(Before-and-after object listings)
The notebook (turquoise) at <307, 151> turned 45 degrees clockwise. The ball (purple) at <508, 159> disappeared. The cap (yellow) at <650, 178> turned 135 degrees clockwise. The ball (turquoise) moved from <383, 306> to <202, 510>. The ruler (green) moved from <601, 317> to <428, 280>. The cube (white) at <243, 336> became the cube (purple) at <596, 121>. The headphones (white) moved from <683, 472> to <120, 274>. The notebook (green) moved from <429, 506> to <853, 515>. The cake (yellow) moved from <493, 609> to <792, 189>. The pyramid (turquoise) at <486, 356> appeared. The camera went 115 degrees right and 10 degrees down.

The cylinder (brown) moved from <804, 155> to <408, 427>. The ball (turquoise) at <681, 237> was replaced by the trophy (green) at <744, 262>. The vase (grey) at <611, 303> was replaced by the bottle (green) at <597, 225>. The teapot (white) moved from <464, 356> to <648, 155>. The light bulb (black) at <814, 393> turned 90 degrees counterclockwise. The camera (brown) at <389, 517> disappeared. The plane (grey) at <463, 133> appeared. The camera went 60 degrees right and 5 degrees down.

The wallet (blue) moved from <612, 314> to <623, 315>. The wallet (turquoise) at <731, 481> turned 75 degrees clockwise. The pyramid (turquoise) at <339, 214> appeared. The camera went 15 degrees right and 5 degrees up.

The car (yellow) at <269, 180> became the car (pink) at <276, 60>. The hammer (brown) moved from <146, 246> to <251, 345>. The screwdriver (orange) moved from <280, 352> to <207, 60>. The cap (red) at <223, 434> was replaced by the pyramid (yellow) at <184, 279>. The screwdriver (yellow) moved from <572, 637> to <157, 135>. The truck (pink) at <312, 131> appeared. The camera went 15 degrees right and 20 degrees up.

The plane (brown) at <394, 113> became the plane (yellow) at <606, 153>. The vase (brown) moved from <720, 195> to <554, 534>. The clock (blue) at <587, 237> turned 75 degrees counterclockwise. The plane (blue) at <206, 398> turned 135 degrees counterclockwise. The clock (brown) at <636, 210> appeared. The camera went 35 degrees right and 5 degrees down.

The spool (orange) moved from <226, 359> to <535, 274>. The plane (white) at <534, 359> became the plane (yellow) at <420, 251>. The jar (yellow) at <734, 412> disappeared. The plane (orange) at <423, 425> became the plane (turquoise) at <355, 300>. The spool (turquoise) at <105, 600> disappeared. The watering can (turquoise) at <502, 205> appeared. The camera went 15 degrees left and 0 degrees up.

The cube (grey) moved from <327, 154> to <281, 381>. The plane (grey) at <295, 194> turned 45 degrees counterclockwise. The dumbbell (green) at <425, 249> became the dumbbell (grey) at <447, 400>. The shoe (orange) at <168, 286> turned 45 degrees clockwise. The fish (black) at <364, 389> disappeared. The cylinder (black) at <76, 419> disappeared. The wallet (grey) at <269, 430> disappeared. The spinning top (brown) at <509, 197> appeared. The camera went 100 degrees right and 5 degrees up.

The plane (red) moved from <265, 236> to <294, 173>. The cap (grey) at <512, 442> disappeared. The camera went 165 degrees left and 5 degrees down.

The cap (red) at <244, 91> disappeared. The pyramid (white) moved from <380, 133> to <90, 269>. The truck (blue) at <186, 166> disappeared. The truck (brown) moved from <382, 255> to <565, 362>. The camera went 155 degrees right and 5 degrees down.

> **PROBLEM TO SOLVE**:
Your answer must be every record above, set down exactly as written.

> **TASK ANSWER**:
The notebook (turquoise) at <307, 151> turned 45 degrees clockwise. The ball (purple) at <508, 159> disappeared. The cap (yellow) at <650, 178> turned 135 degrees clockwise. The ball (turquoise) moved from <383, 306> to <202, 510>. The ruler (green) moved from <601, 317> to <428, 280>. The cube (white) at <243, 336> became the cube (purple) at <596, 121>. The headphones (white) moved from <683, 472> to <120, 274>. The notebook (green) moved from <429, 506> to <853, 515>. The cake (yellow) moved from <493, 609> to <792, 189>. The pyramid (turquoise) at <486, 356> appeared. The camera went 115 degrees right and 10 degrees down.

The cylinder (brown) moved from <804, 155> to <408, 427>. The ball (turquoise) at <681, 237> was replaced by the trophy (green) at <744, 262>. The vase (grey) at <611, 303> was replaced by the bottle (green) at <597, 225>. The teapot (white) moved from <464, 356> to <648, 155>. The light bulb (black) at <814, 393> turned 90 degrees counterclockwise. The camera (brown) at <389, 517> disappeared. The plane (grey) at <463, 133> appeared. The camera went 60 degrees right and 5 degrees down.

The wallet (blue) moved from <612, 314> to <623, 315>. The wallet (turquoise) at <731, 481> turned 75 degrees clockwise. The pyramid (turquoise) at <339, 214> appeared. The camera went 15 degrees right and 5 degrees up.

The car (yellow) at <269, 180> became the car (pink) at <276, 60>. The hammer (brown) moved from <146, 246> to <251, 345>. The screwdriver (orange) moved from <280, 352> to <207, 60>. The cap (red) at <223, 434> was replaced by the pyramid (yellow) at <184, 279>. The screwdriver (yellow) moved from <572, 637> to <157, 135>. The truck (pink) at <312, 131> appeared. The camera went 15 degrees right and 20 degrees up.

The plane (brown) at <394, 113> became the plane (yellow) at <606, 153>. The vase (brown) moved from <720, 195> to <554, 534>. The clock (blue) at <587, 237> turned 75 degrees counterclockwise. The plane (blue) at <206, 398> turned 135 degrees counterclockwise. The clock (brown) at <636, 210> appeared. The camera went 35 degrees right and 5 degrees down.

The spool (orange) moved from <226, 359> to <535, 274>. The plane (white) at <534, 359> became the plane (yellow) at <420, 251>. The jar (yellow) at <734, 412> disappeared. The plane (orange) at <423, 425> became the plane (turquoise) at <355, 300>. The spool (turquoise) at <105, 600> disappeared. The watering can (turquoise) at <502, 205> appeared. The camera went 15 degrees left and 0 degrees up.

The cube (grey) moved from <327, 154> to <281, 381>. The plane (grey) at <295, 194> turned 45 degrees counterclockwise. The dumbbell (green) at <425, 249> became the dumbbell (grey) at <447, 400>. The shoe (orange) at <168, 286> turned 45 degrees clockwise. The fish (black) at <364, 389> disappeared. The cylinder (black) at <76, 419> disappeared. The wallet (grey) at <269, 430> disappeared. The spinning top (brown) at <509, 197> appeared. The camera went 100 degrees right and 5 degrees up.

The plane (red) moved from <265, 236> to <294, 173>. The cap (grey) at <512, 442> disappeared. The camera went 165 degrees left and 5 degrees down.

The cap (red) at <244, 91> disappeared. The pyramid (white) moved from <380, 133> to <90, 269>. The truck (blue) at <186, 166> disappeared. The truck (brown) moved from <382, 255> to <565, 362>. The camera went 155 degrees right and 5 degrees down.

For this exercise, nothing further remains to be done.